■ Work task
Retype every record below exactly as it appears.

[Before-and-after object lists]
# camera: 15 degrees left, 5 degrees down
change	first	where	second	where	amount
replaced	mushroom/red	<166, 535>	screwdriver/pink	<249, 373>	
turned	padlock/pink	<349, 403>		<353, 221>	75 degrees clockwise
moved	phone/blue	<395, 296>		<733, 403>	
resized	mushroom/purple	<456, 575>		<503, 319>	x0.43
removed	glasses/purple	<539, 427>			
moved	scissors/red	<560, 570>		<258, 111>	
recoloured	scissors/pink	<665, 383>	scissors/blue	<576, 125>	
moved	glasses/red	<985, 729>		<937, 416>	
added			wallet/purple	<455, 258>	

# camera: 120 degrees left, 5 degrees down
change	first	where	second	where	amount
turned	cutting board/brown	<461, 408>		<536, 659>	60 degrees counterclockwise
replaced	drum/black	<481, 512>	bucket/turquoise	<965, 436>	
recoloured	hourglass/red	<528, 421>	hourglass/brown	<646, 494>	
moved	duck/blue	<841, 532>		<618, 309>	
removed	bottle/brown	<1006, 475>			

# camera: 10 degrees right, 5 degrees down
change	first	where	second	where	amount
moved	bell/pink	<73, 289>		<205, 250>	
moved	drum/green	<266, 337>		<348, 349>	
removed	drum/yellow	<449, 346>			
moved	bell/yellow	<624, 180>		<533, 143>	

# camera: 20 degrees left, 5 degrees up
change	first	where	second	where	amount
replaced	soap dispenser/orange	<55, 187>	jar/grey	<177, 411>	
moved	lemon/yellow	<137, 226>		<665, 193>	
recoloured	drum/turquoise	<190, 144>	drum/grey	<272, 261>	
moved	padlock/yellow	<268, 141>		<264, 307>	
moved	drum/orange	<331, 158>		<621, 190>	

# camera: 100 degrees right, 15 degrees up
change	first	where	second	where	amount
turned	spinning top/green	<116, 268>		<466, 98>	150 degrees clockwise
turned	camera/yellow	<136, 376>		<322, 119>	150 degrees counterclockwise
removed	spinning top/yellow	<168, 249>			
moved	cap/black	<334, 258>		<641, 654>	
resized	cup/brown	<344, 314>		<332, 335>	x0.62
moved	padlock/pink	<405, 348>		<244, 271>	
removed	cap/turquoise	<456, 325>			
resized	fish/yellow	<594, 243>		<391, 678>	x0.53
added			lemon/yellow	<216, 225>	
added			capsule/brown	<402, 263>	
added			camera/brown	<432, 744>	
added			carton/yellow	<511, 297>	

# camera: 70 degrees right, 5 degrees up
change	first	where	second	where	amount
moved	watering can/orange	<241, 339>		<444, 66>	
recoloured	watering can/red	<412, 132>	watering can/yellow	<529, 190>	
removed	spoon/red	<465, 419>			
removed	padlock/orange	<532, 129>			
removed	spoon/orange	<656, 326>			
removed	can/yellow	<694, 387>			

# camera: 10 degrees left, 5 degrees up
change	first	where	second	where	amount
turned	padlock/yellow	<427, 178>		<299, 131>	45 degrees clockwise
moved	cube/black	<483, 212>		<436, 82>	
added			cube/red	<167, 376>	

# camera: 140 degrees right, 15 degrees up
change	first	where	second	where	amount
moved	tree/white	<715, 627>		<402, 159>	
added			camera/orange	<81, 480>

■ Exercise response
# camera: 15 degrees left, 5 degrees down
change	first	where	second	where	amount
replaced	mushroom/red	<166, 535>	screwdriver/pink	<249, 373>	
turned	padlock/pink	<349, 403>		<353, 221>	75 degrees clockwise
moved	phone/blue	<395, 296>		<733, 403>	
resized	mushroom/purple	<456, 575>		<503, 319>	x0.43
removed	glasses/purple	<539, 427>			
moved	scissors/red	<560, 570>		<258, 111>	
recoloured	scissors/pink	<665, 383>	scissors/blue	<576, 125>	
moved	glasses/red	<985, 729>		<937, 416>	
added			wallet/purple	<455, 258>	

# camera: 120 degrees left, 5 degrees down
change	first	where	second	where	amount
turned	cutting board/brown	<461, 408>		<536, 659>	60 degrees counterclockwise
replaced	drum/black	<481, 512>	bucket/turquoise	<965, 436>	
recoloured	hourglass/red	<528, 421>	hourglass/brown	<646, 494>	
moved	duck/blue	<841, 532>		<618, 309>	
removed	bottle/brown	<1006, 475>			

# camera: 10 degrees right, 5 degrees down
change	first	where	second	where	amount
moved	bell/pink	<73, 289>		<205, 250>	
moved	drum/green	<266, 337>		<348, 349>	
removed	drum/yellow	<449, 346>			
moved	bell/yellow	<624, 180>		<533, 143>	

# camera: 20 degrees left, 5 degrees up
change	first	where	second	where	amount
replaced	soap dispenser/orange	<55, 187>	jar/grey	<177, 411>	
moved	lemon/yellow	<137, 226>		<665, 193>	
recoloured	drum/turquoise	<190, 144>	drum/grey	<272, 261>	
moved	padlock/yellow	<268, 141>		<264, 307>	
moved	drum/orange	<331, 158>		<621, 190>	

# camera: 100 degrees right, 15 degrees up
change	first	where	second	where	amount
turned	spinning top/green	<116, 268>		<466, 98>	150 degrees clockwise
turned	camera/yellow	<136, 376>		<322, 119>	150 degrees counterclockwise
removed	spinning top/yellow	<168, 249>			
moved	cap/black	<334, 258>		<641, 654>	
resized	cup/brown	<344, 314>		<332, 335>	x0.62
moved	padlock/pink	<405, 348>		<244, 271>	
removed	cap/turquoise	<456, 325>			
resized	fish/yellow	<594, 243>		<391, 678>	x0.53
added			lemon/yellow	<216, 225>	
added			capsule/brown	<402, 263>	
added			camera/brown	<432, 744>	
added			carton/yellow	<511, 297>	

# camera: 70 degrees right, 5 degrees up
change	first	where	second	where	amount
moved	watering can/orange	<241, 339>		<444, 66>	
recoloured	watering can/red	<412, 132>	watering can/yellow	<529, 190>	
removed	spoon/red	<465, 419>			
removed	padlock/orange	<532, 129>			
removed	spoon/orange	<656, 326>			
removed	can/yellow	<694, 387>			

# camera: 10 degrees left, 5 degrees up
change	first	where	second	where	amount
turned	padlock/yellow	<427, 178>		<299, 131>	45 degrees clockwise
moved	cube/black	<483, 212>		<436, 82>	
added			cube/red	<167, 376>	

# camera: 140 degrees right, 15 degrees up
change	first	where	second	where	amount
moved	tree/white	<715, 627>		<402, 159>	
added			camera/orange	<81, 480>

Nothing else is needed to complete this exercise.